=== Begin Enclosure ===

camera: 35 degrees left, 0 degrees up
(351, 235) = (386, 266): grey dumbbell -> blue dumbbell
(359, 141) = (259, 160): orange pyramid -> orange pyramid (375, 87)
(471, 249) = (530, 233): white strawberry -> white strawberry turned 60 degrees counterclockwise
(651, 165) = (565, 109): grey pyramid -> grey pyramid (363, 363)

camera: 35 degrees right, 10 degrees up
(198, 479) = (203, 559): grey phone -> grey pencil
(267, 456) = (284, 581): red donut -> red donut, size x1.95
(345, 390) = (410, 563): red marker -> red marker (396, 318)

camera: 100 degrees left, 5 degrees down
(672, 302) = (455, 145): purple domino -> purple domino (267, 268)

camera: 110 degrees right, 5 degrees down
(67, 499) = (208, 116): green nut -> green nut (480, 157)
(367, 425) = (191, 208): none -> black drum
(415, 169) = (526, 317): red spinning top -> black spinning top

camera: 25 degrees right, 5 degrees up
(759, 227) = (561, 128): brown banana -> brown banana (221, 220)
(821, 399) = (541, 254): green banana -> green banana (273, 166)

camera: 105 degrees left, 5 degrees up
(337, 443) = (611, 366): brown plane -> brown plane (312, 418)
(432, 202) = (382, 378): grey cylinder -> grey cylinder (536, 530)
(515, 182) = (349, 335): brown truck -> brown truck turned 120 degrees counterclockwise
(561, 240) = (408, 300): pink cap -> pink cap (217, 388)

=== End Enclosure ===

* Work instructions:
Some lines in the data above hold the string "grey". Find and copy each of them.

* Result for this task:
(351, 235) = (386, 266): grey dumbbell -> blue dumbbell
(651, 165) = (565, 109): grey pyramid -> grey pyramid (363, 363)
(198, 479) = (203, 559): grey phone -> grey pencil
(432, 202) = (382, 378): grey cylinder -> grey cylinder (536, 530)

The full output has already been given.